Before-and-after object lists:
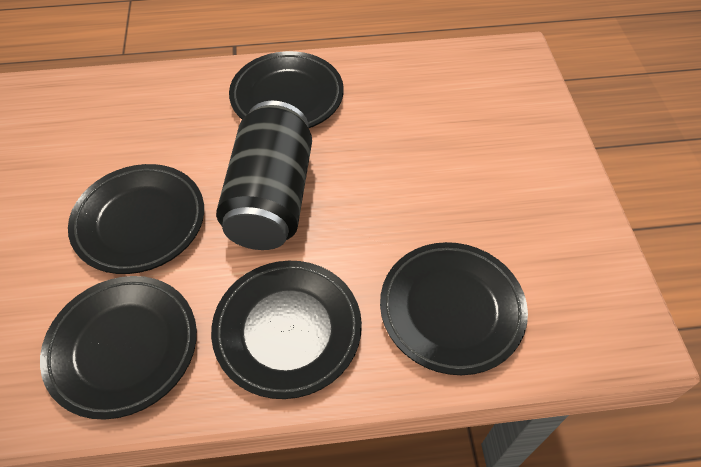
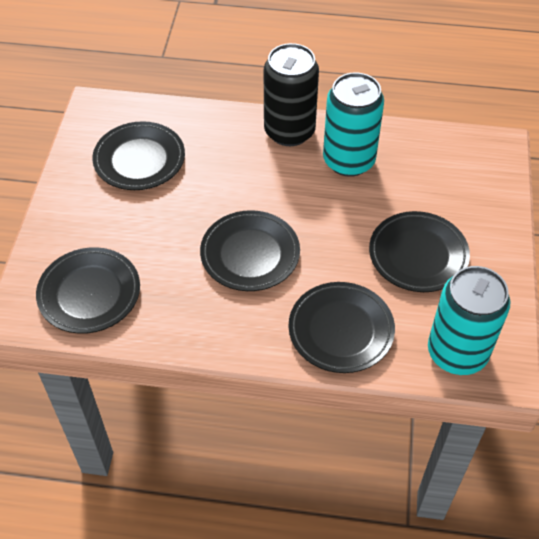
turquoise can: 0 -> 2

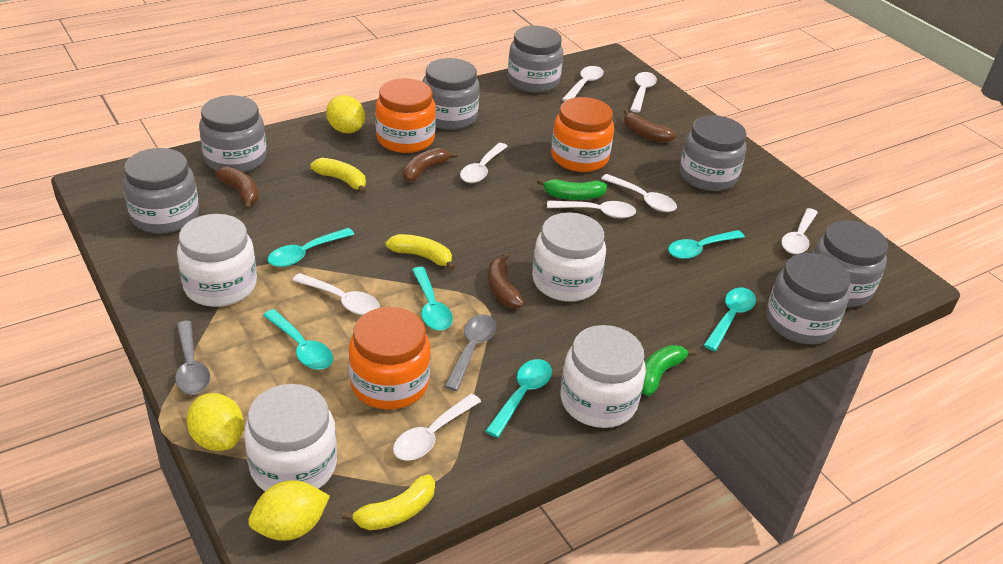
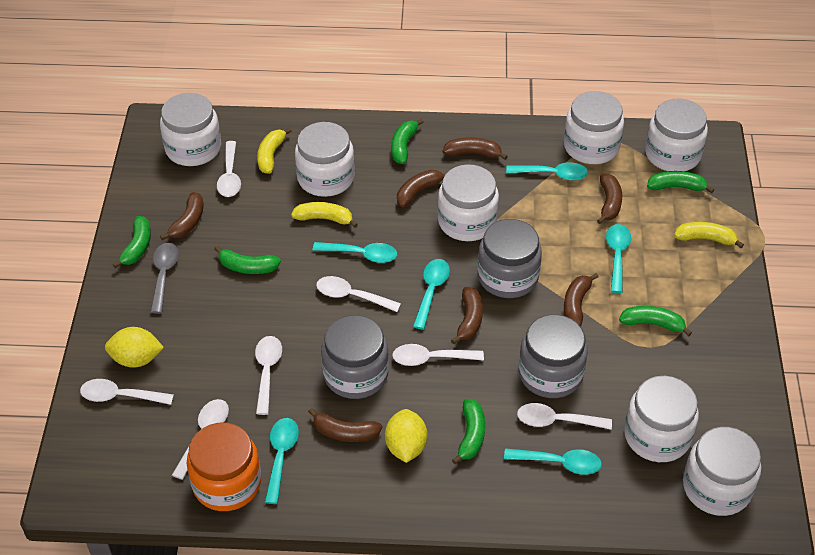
brown banana: 4 -> 7
green banana: 2 -> 6
grey jar: 7 -> 3
grey spoon: 2 -> 1
orange jar: 3 -> 1
white jar: 4 -> 7
white spoon: 8 -> 7
yellow lemon: 3 -> 2

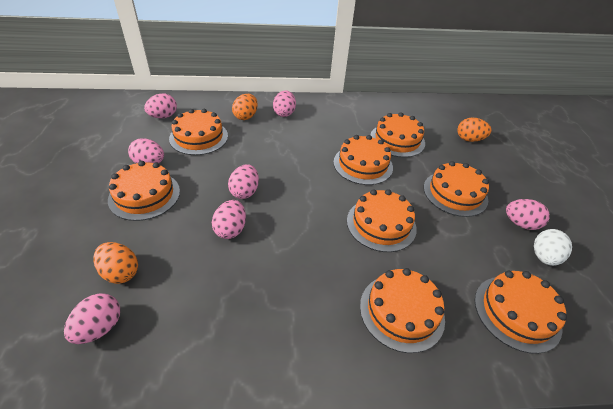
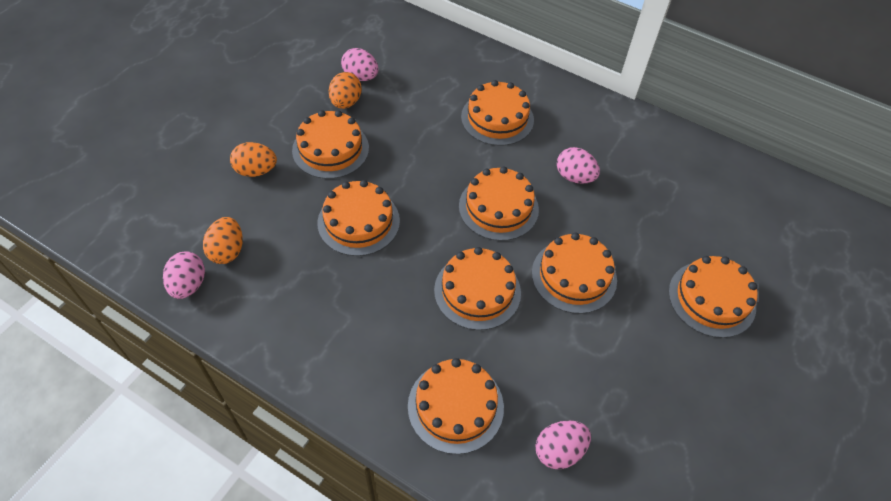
pink egg: 7 -> 4
white egg: 1 -> 0

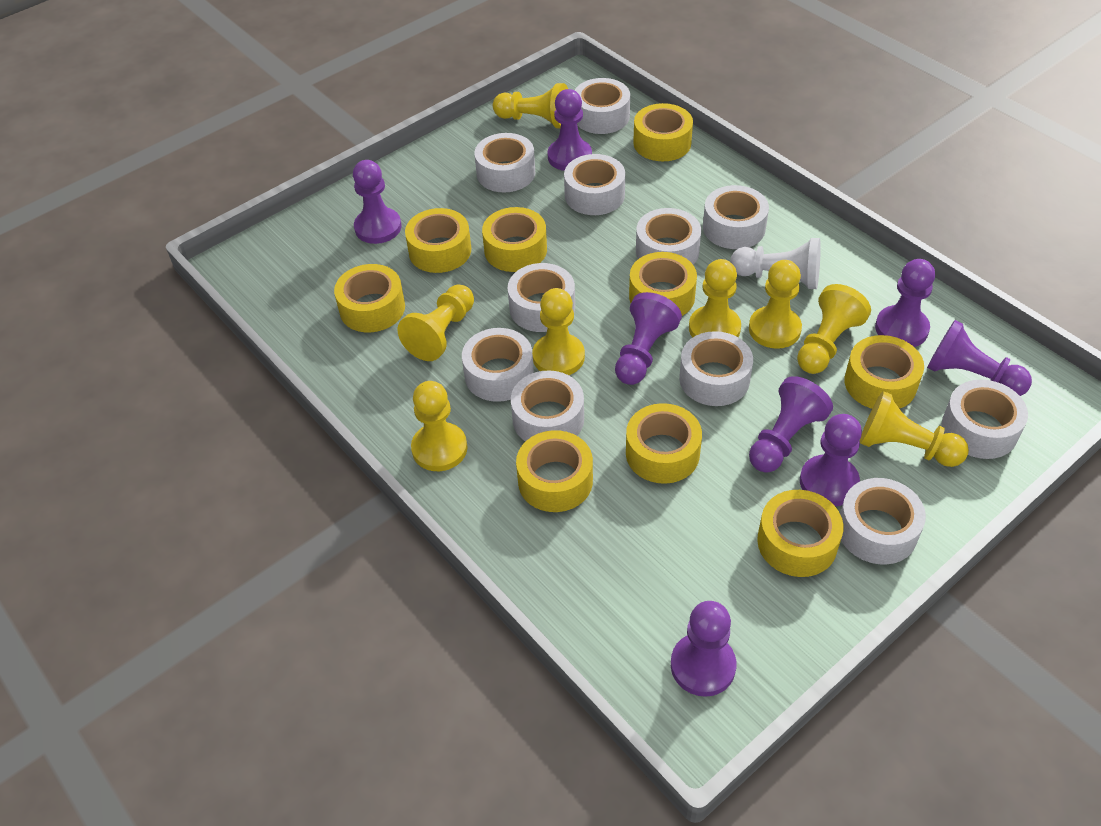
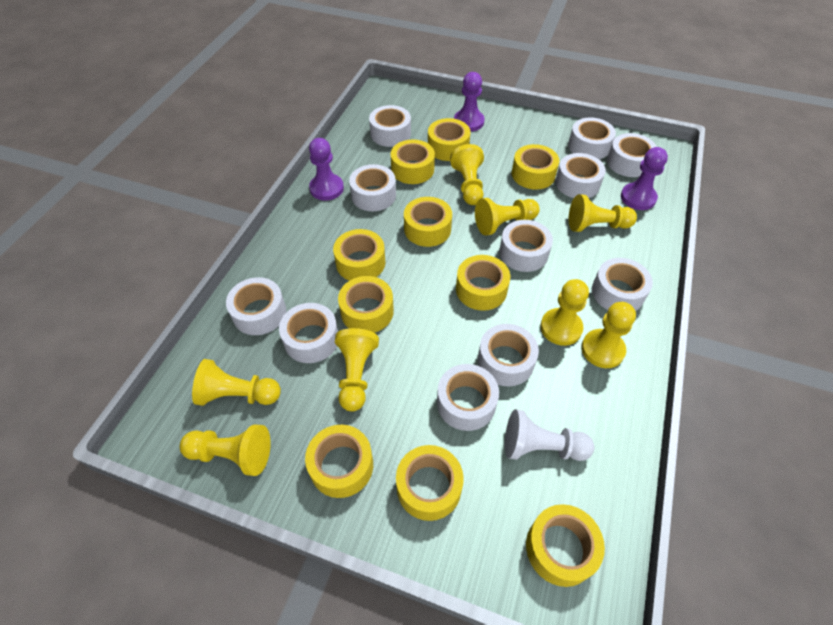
purple pawn: 8 -> 3
yellow tape: 9 -> 10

TASK REQUIREMENTS:
Scan the records above and show every line in which the word "white" occurs.

SOLUTION TO THE EXERCISE:
white jar: 4 -> 7
white spoon: 8 -> 7
white egg: 1 -> 0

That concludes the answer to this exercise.